| EXERCISE INPUTS |
===
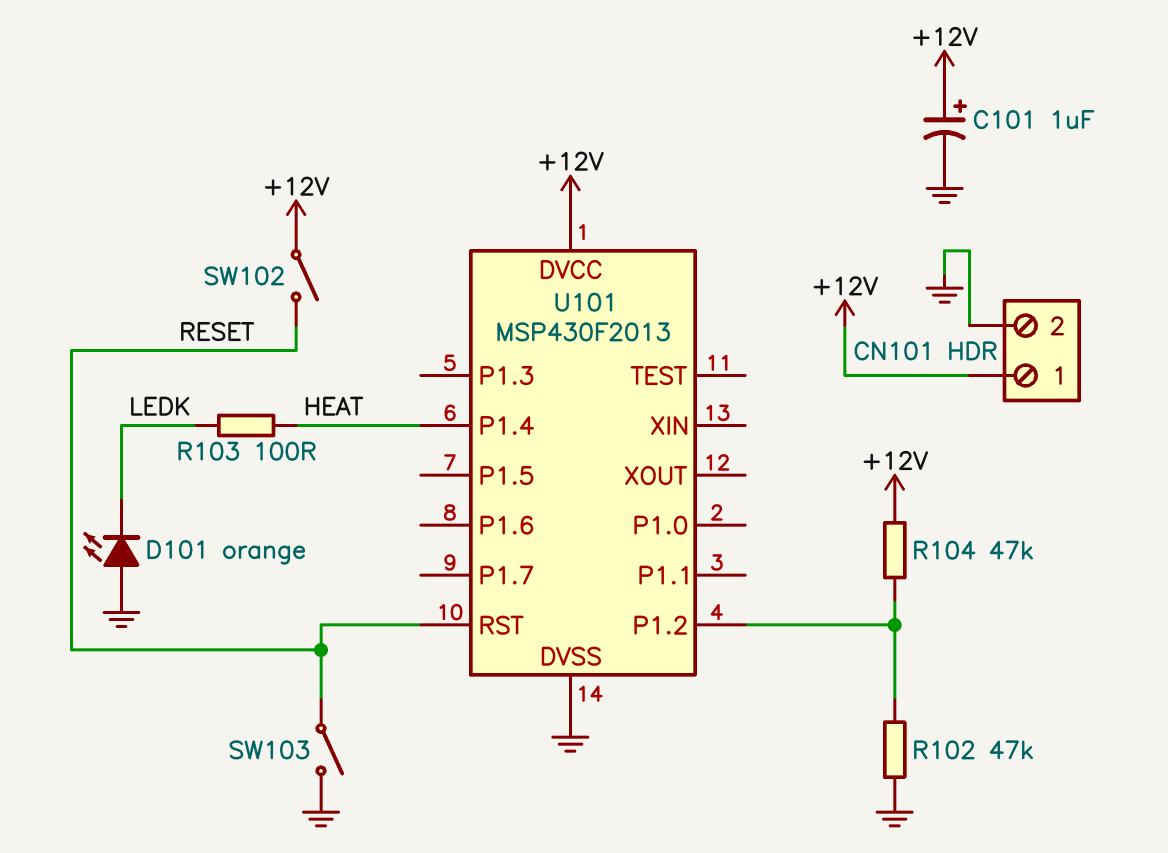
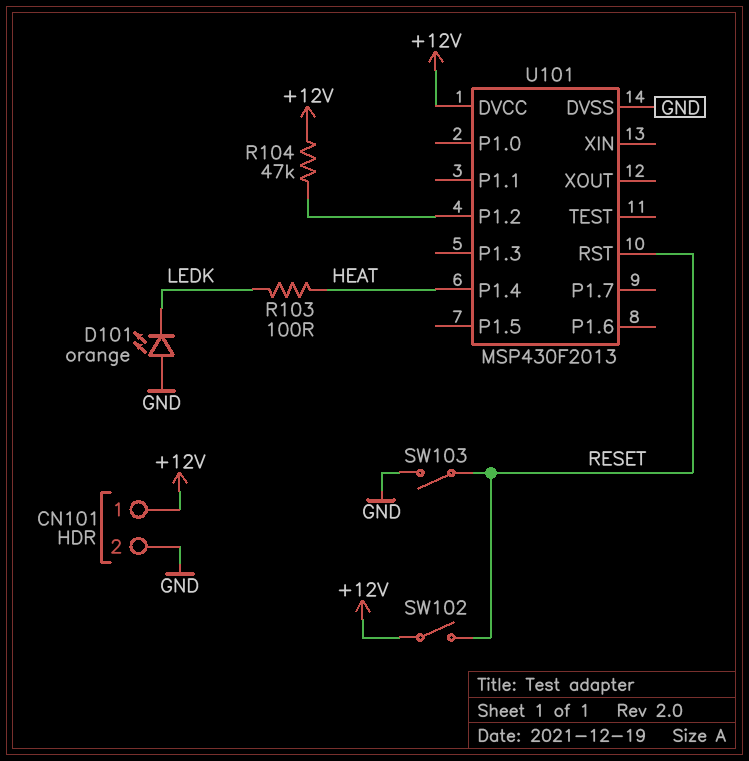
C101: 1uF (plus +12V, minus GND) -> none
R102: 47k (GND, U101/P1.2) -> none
===
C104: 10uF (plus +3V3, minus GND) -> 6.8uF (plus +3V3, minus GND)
===
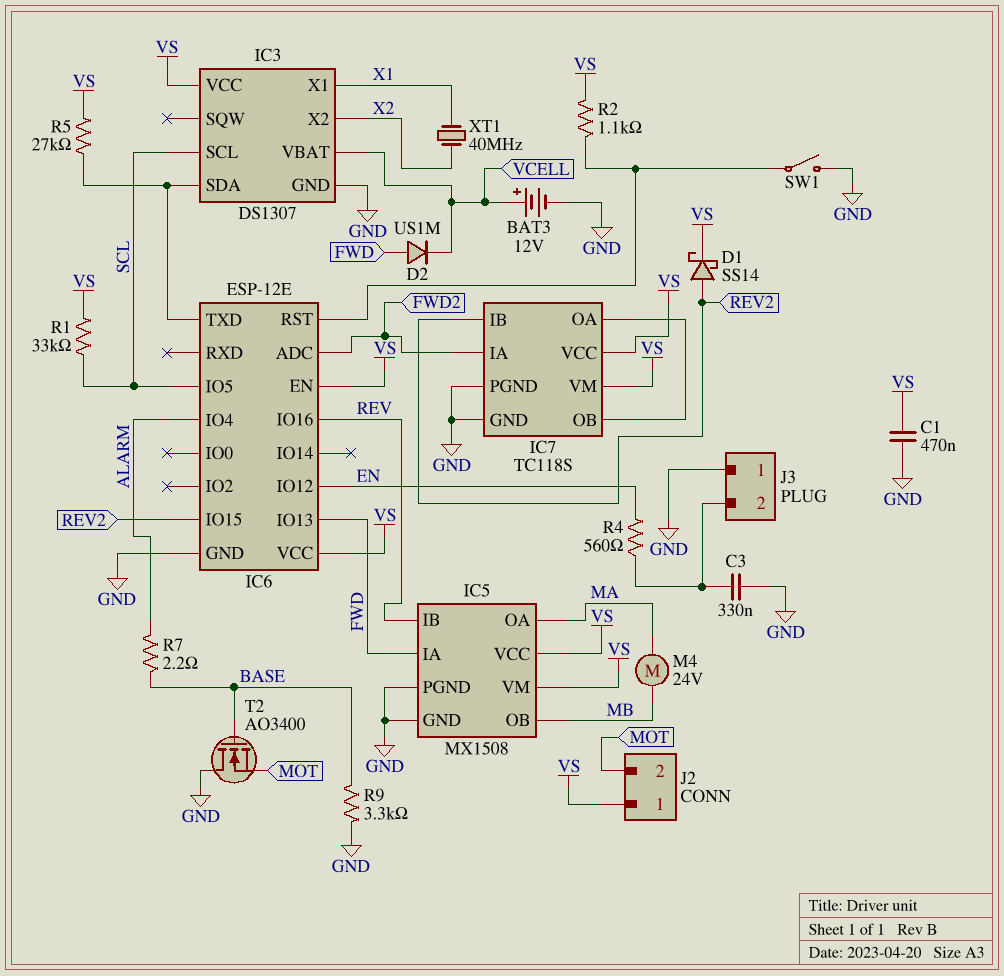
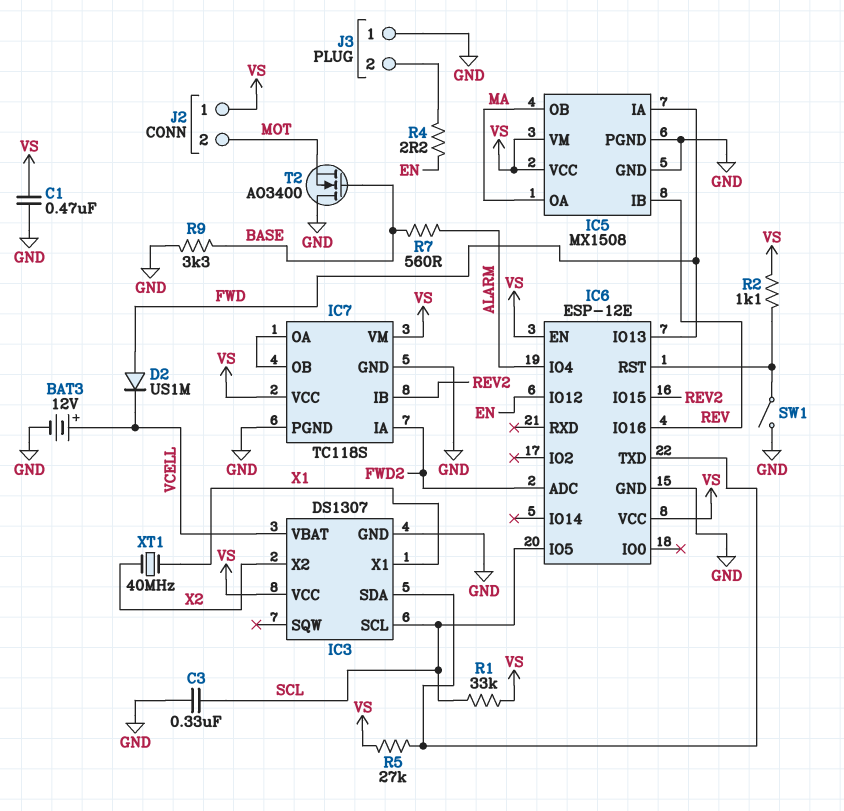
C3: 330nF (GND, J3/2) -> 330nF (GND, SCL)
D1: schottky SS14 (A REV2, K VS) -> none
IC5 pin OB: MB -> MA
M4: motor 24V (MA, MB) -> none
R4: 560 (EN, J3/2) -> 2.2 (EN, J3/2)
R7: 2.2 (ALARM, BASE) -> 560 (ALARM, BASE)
===
| TASK TO COMPLETE |
Everything from the line containing "C101: 1uF (plus +12V, minus GND) -> none" through the line containing "R102: 47k (GND, U101/P1.2) -> none" in the material above should be retyped exactly, both ends included, and nothing more.

| ANSWER TO THE EXERCISE |
C101: 1uF (plus +12V, minus GND) -> none
R102: 47k (GND, U101/P1.2) -> none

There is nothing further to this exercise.